-- Input records follows --
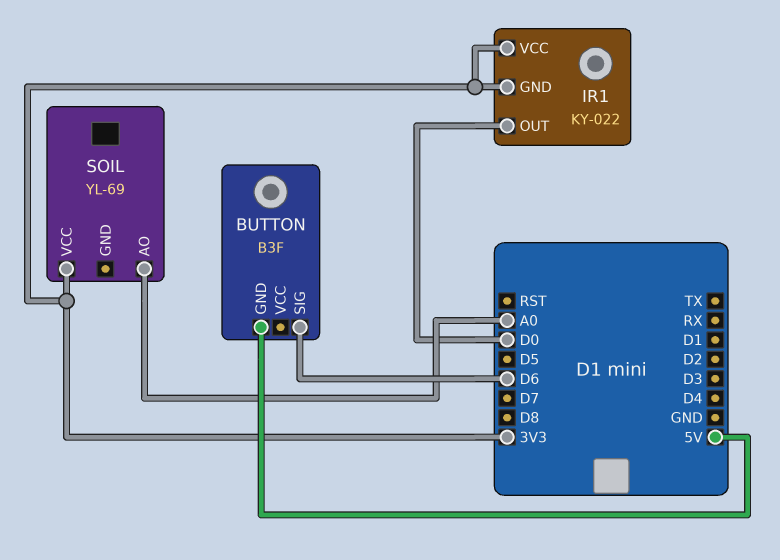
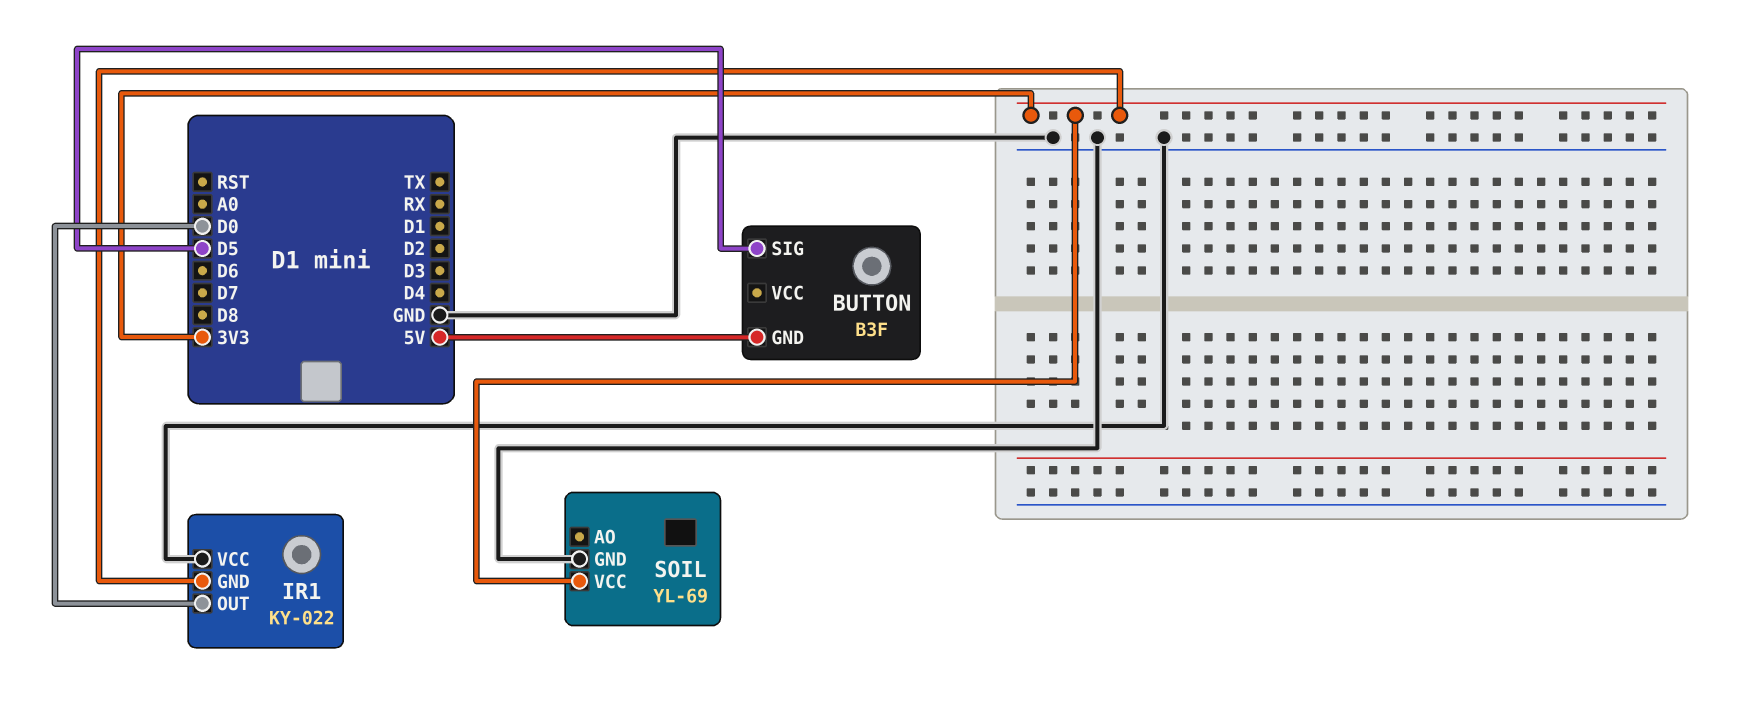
BUTTON pin SIG: D6 -> D5
IR1 pin VCC: 3V3 -> GND
SOIL pin AO: A0 -> none
SOIL pin GND: none -> GND

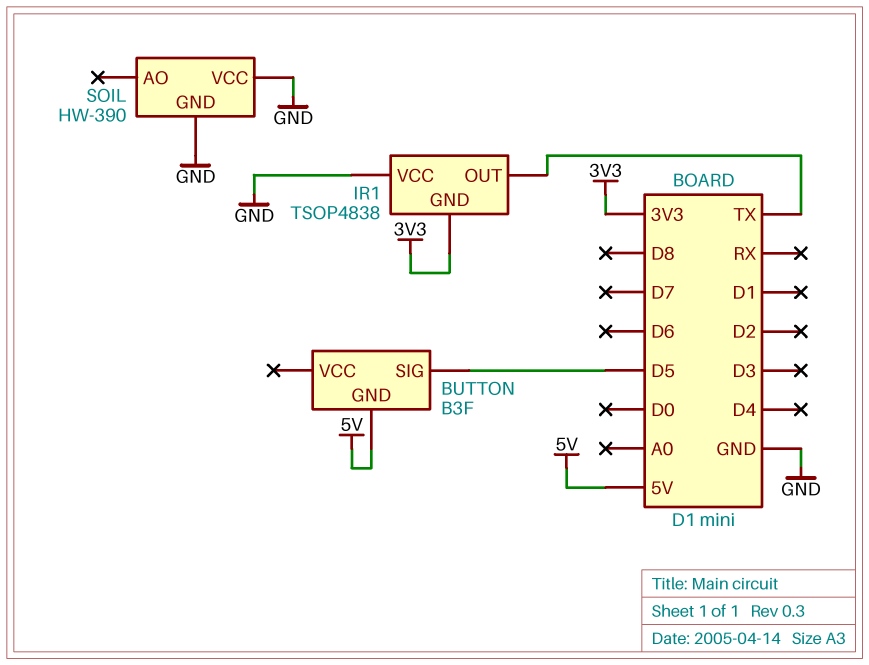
IR1: KY-022 -> TSOP4838
IR1 pin OUT: D0 -> TX
SOIL: YL-69 -> HW-390
SOIL pin VCC: 3V3 -> GND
-- Input records concluded --
Your assignment →
From the records above, count how many lines hold the string "SOIL", then give only that number.

Reply →
4